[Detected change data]
══════════
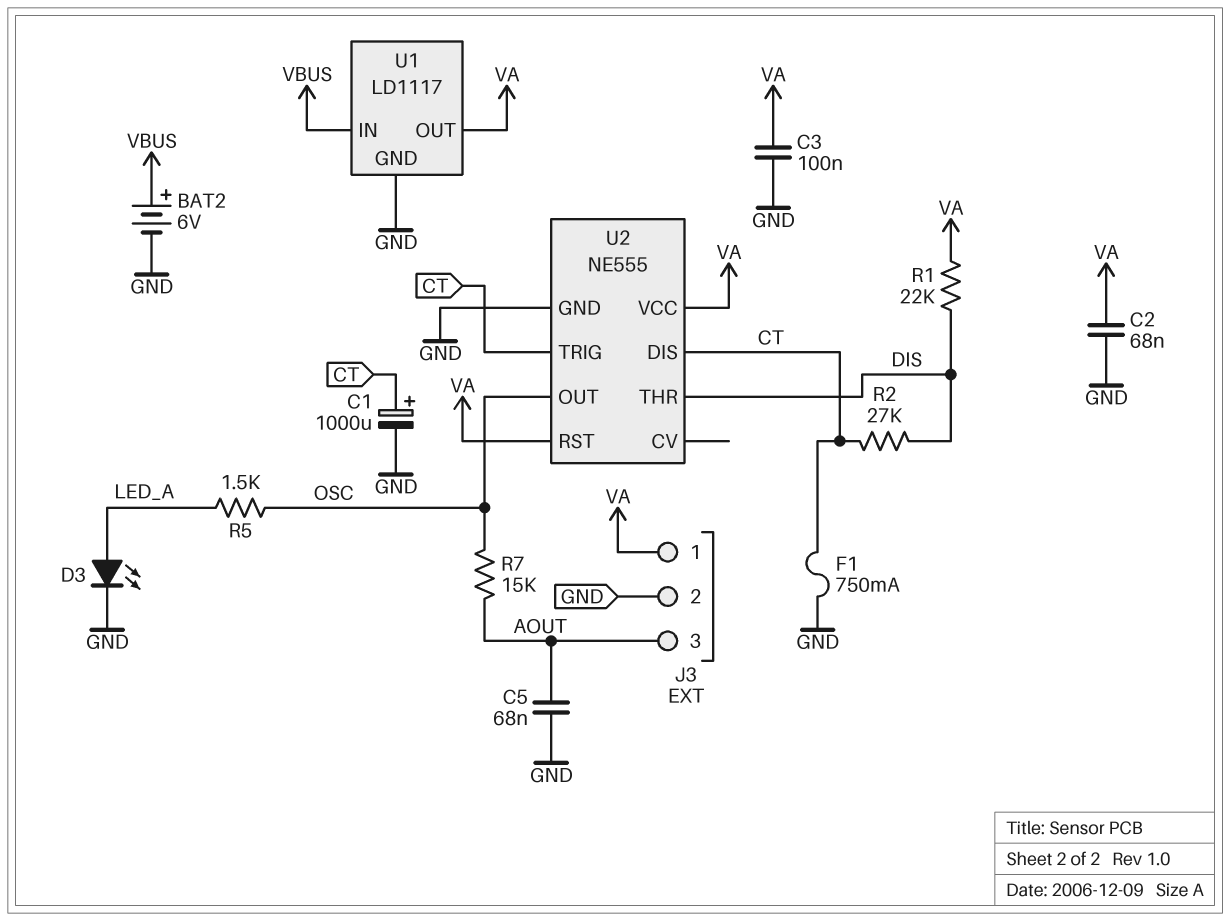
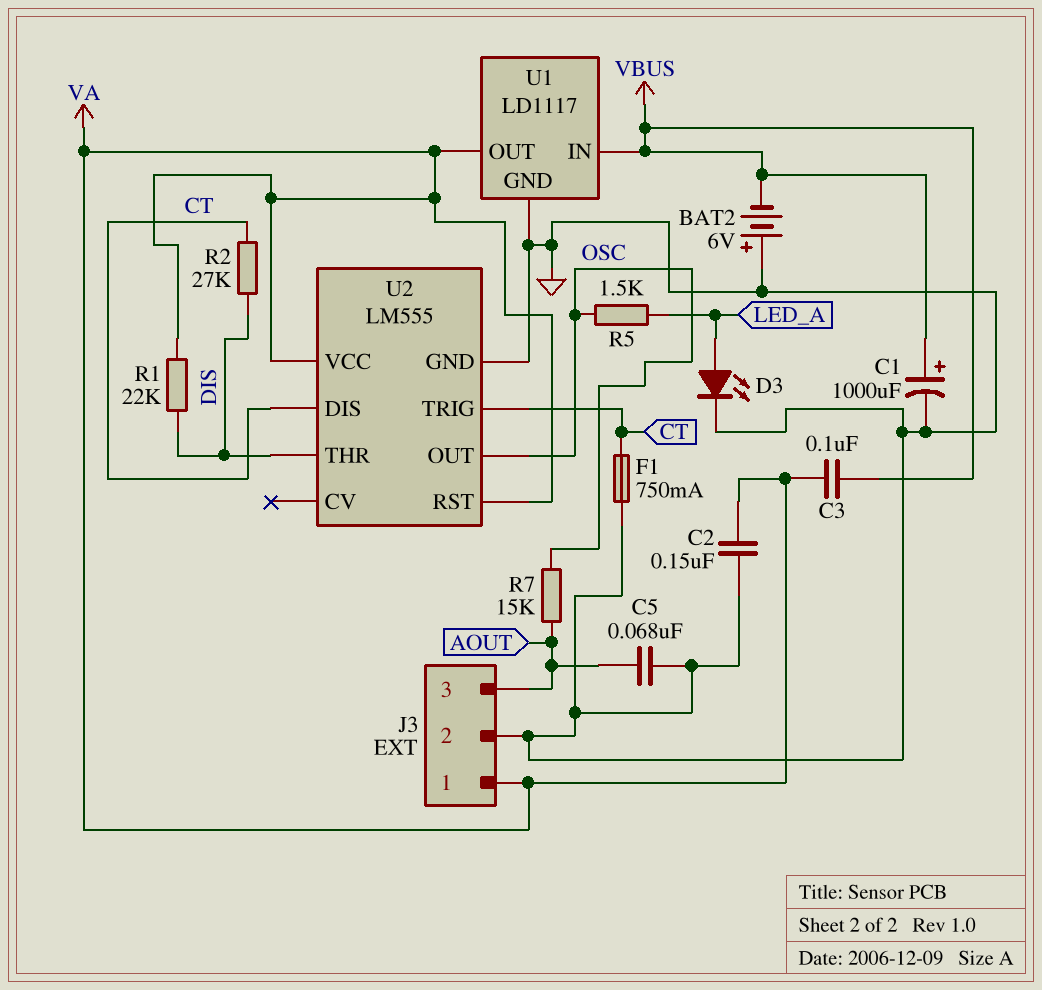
BAT2: 6V (plus VBUS, minus GND) -> 6V (plus GND, minus VBUS)
C1: 1000uF (plus CT, minus GND) -> 1000uF (plus VBUS, minus GND)
C2: 68nF (GND, VA) -> 150nF (GND, VA)
C3: 100nF (GND, VA) -> 100nF (VA, VBUS)
U2: NE555 -> LM555

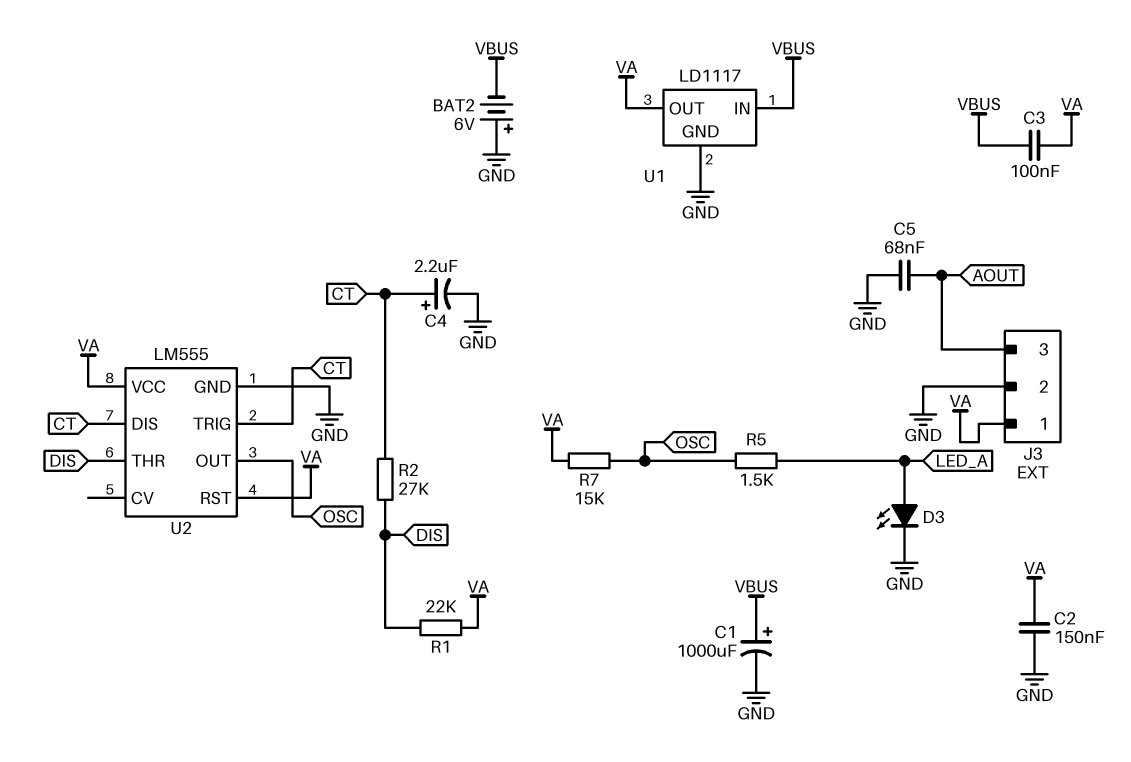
C4: none -> 2.2uF (plus CT, minus GND)
F1: 750mA (CT, GND) -> none
R7: 15k (AOUT, OSC) -> 15k (OSC, VA)

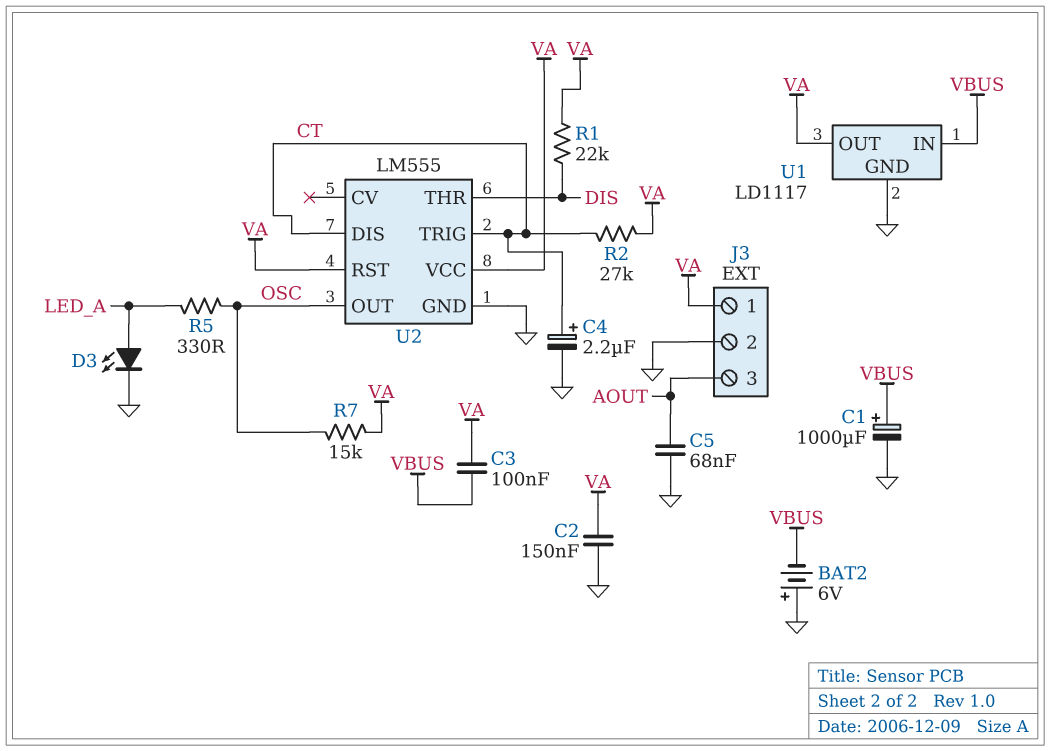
R2: 27k (CT, DIS) -> 27k (CT, VA)
R5: 1.5k (LED_A, OSC) -> 330 (LED_A, OSC)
══════════
#### [TASK STATEMENT]
All lines above that hold the string "plus" should be copied.

#### [OUTPUT BELOW]
BAT2: 6V (plus VBUS, minus GND) -> 6V (plus GND, minus VBUS)
C1: 1000uF (plus CT, minus GND) -> 1000uF (plus VBUS, minus GND)
C4: none -> 2.2uF (plus CT, minus GND)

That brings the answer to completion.